[Opening Materials provided section]

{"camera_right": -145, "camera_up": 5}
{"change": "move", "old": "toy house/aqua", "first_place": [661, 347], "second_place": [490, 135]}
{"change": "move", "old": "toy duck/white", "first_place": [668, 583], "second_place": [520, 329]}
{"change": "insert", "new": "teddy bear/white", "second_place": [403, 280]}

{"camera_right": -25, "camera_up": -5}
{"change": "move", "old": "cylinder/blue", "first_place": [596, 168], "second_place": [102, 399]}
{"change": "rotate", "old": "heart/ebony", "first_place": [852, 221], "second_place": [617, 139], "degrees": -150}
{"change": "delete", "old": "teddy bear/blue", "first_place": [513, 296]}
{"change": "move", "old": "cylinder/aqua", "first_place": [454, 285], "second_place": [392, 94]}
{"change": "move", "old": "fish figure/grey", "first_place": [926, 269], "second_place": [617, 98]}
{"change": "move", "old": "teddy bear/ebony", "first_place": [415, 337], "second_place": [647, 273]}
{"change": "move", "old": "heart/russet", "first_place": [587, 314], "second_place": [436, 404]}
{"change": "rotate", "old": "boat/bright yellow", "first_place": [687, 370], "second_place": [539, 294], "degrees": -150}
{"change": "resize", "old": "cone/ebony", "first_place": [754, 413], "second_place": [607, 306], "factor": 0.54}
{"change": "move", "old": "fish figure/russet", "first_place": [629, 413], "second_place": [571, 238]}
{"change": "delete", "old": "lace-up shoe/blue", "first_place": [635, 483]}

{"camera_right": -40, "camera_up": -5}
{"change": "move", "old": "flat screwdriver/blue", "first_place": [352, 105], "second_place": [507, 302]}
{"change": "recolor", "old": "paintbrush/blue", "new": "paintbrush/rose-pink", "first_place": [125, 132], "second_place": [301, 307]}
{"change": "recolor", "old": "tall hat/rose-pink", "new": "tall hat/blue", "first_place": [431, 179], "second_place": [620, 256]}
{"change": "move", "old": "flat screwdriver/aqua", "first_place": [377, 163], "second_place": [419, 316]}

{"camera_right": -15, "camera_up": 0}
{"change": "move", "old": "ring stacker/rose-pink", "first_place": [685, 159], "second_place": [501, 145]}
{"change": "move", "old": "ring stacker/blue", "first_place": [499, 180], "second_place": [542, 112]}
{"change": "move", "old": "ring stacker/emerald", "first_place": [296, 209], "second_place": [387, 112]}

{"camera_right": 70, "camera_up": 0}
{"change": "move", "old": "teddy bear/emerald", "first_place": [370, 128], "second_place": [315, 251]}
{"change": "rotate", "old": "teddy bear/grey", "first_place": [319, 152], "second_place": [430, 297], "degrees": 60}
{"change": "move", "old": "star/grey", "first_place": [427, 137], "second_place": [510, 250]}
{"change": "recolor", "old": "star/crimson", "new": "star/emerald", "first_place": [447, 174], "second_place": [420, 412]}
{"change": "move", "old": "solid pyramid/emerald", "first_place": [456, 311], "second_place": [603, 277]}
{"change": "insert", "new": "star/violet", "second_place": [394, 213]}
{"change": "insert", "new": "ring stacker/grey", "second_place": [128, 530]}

[Closing Materials provided section]

What you give back must match the records word for word.

_Expected answer_
{"camera_right": -145, "camera_up": 5}
{"change": "move", "old": "toy house/aqua", "first_place": [661, 347], "second_place": [490, 135]}
{"change": "move", "old": "toy duck/white", "first_place": [668, 583], "second_place": [520, 329]}
{"change": "insert", "new": "teddy bear/white", "second_place": [403, 280]}

{"camera_right": -25, "camera_up": -5}
{"change": "move", "old": "cylinder/blue", "first_place": [596, 168], "second_place": [102, 399]}
{"change": "rotate", "old": "heart/ebony", "first_place": [852, 221], "second_place": [617, 139], "degrees": -150}
{"change": "delete", "old": "teddy bear/blue", "first_place": [513, 296]}
{"change": "move", "old": "cylinder/aqua", "first_place": [454, 285], "second_place": [392, 94]}
{"change": "move", "old": "fish figure/grey", "first_place": [926, 269], "second_place": [617, 98]}
{"change": "move", "old": "teddy bear/ebony", "first_place": [415, 337], "second_place": [647, 273]}
{"change": "move", "old": "heart/russet", "first_place": [587, 314], "second_place": [436, 404]}
{"change": "rotate", "old": "boat/bright yellow", "first_place": [687, 370], "second_place": [539, 294], "degrees": -150}
{"change": "resize", "old": "cone/ebony", "first_place": [754, 413], "second_place": [607, 306], "factor": 0.54}
{"change": "move", "old": "fish figure/russet", "first_place": [629, 413], "second_place": [571, 238]}
{"change": "delete", "old": "lace-up shoe/blue", "first_place": [635, 483]}

{"camera_right": -40, "camera_up": -5}
{"change": "move", "old": "flat screwdriver/blue", "first_place": [352, 105], "second_place": [507, 302]}
{"change": "recolor", "old": "paintbrush/blue", "new": "paintbrush/rose-pink", "first_place": [125, 132], "second_place": [301, 307]}
{"change": "recolor", "old": "tall hat/rose-pink", "new": "tall hat/blue", "first_place": [431, 179], "second_place": [620, 256]}
{"change": "move", "old": "flat screwdriver/aqua", "first_place": [377, 163], "second_place": [419, 316]}

{"camera_right": -15, "camera_up": 0}
{"change": "move", "old": "ring stacker/rose-pink", "first_place": [685, 159], "second_place": [501, 145]}
{"change": "move", "old": "ring stacker/blue", "first_place": [499, 180], "second_place": [542, 112]}
{"change": "move", "old": "ring stacker/emerald", "first_place": [296, 209], "second_place": [387, 112]}

{"camera_right": 70, "camera_up": 0}
{"change": "move", "old": "teddy bear/emerald", "first_place": [370, 128], "second_place": [315, 251]}
{"change": "rotate", "old": "teddy bear/grey", "first_place": [319, 152], "second_place": [430, 297], "degrees": 60}
{"change": "move", "old": "star/grey", "first_place": [427, 137], "second_place": [510, 250]}
{"change": "recolor", "old": "star/crimson", "new": "star/emerald", "first_place": [447, 174], "second_place": [420, 412]}
{"change": "move", "old": "solid pyramid/emerald", "first_place": [456, 311], "second_place": [603, 277]}
{"change": "insert", "new": "star/violet", "second_place": [394, 213]}
{"change": "insert", "new": "ring stacker/grey", "second_place": [128, 530]}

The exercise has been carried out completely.